═══ INPUT DATA ═══

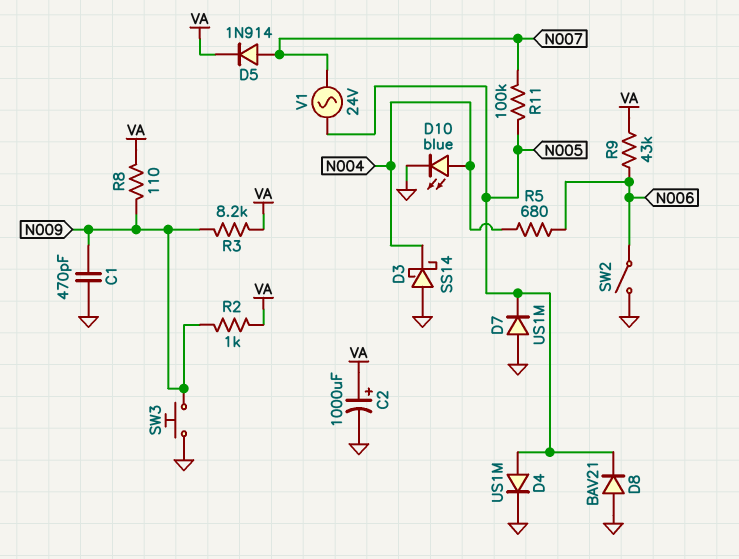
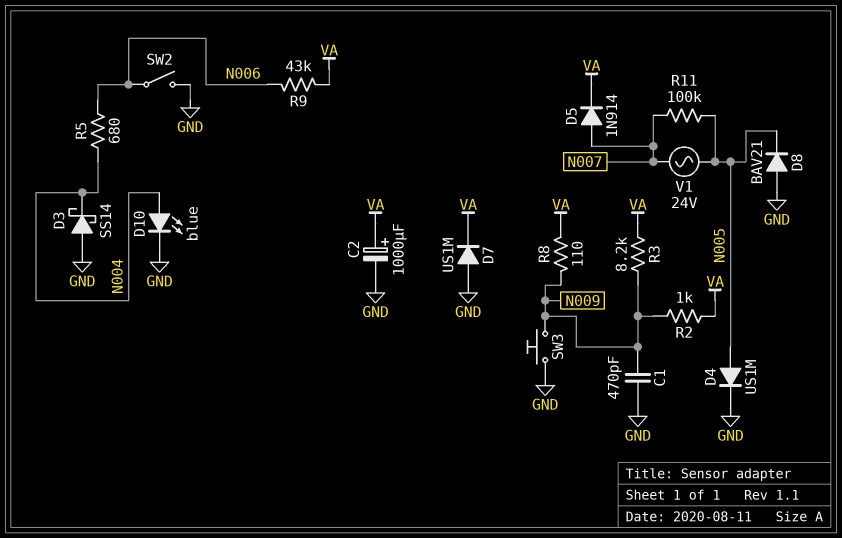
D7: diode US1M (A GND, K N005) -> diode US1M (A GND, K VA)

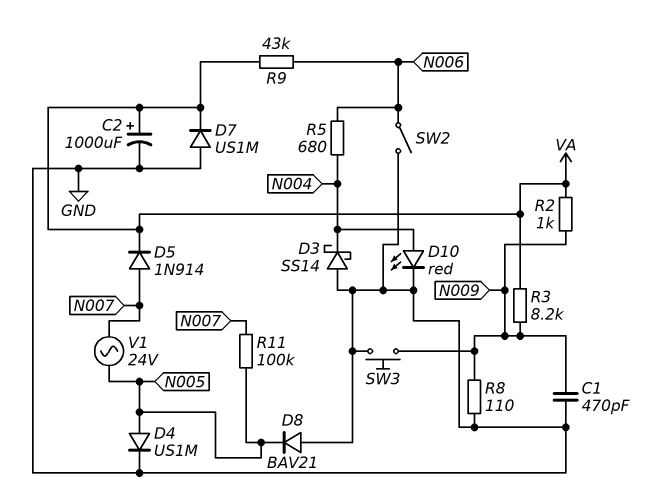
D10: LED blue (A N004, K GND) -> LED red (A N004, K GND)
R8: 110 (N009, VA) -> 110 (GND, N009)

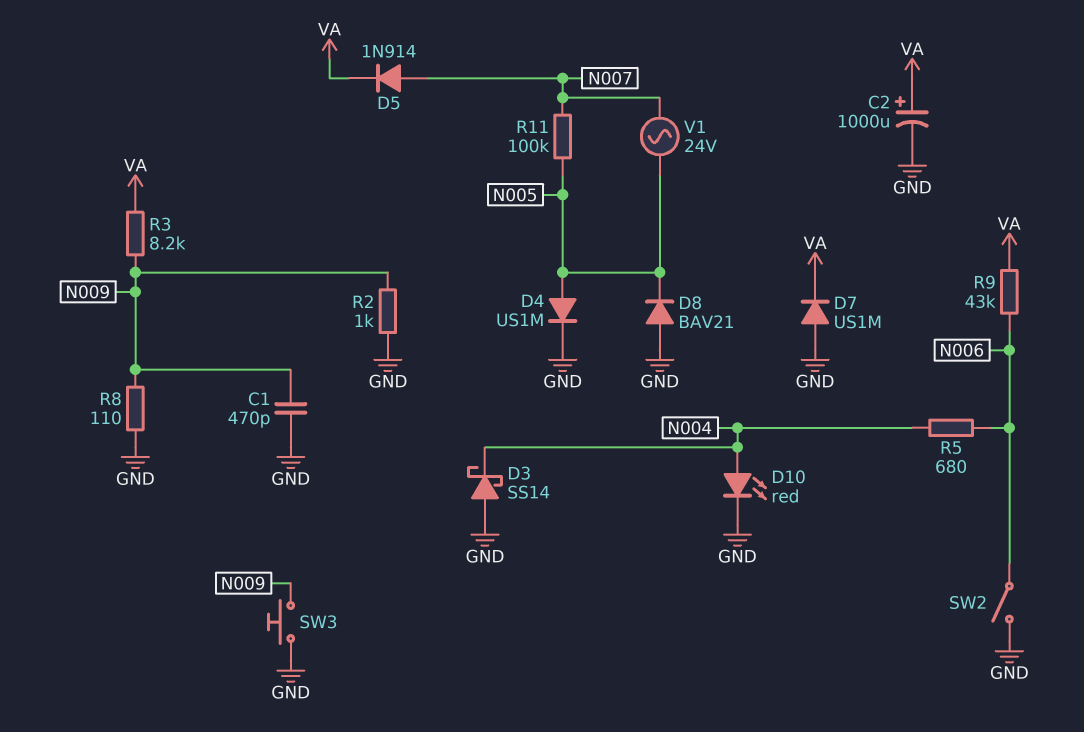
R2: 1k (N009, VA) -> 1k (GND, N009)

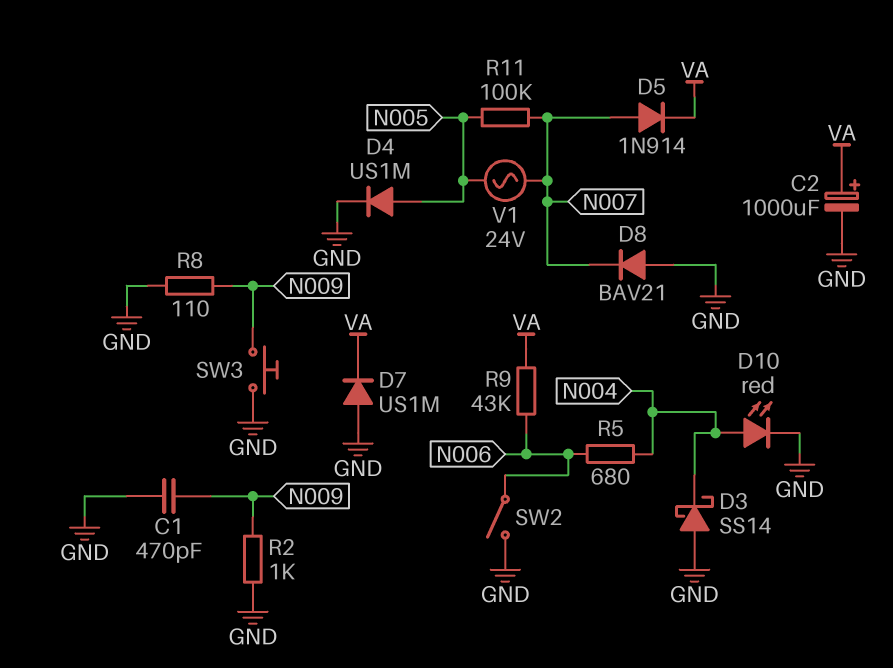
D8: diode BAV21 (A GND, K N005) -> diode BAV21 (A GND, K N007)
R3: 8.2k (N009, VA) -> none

═══

* _PROBLEM TO WORK ON_
Each line above with the word "diode" needs to be copied.

* _EXERCISE RESPONSE_
D7: diode US1M (A GND, K N005) -> diode US1M (A GND, K VA)
D8: diode BAV21 (A GND, K N005) -> diode BAV21 (A GND, K N007)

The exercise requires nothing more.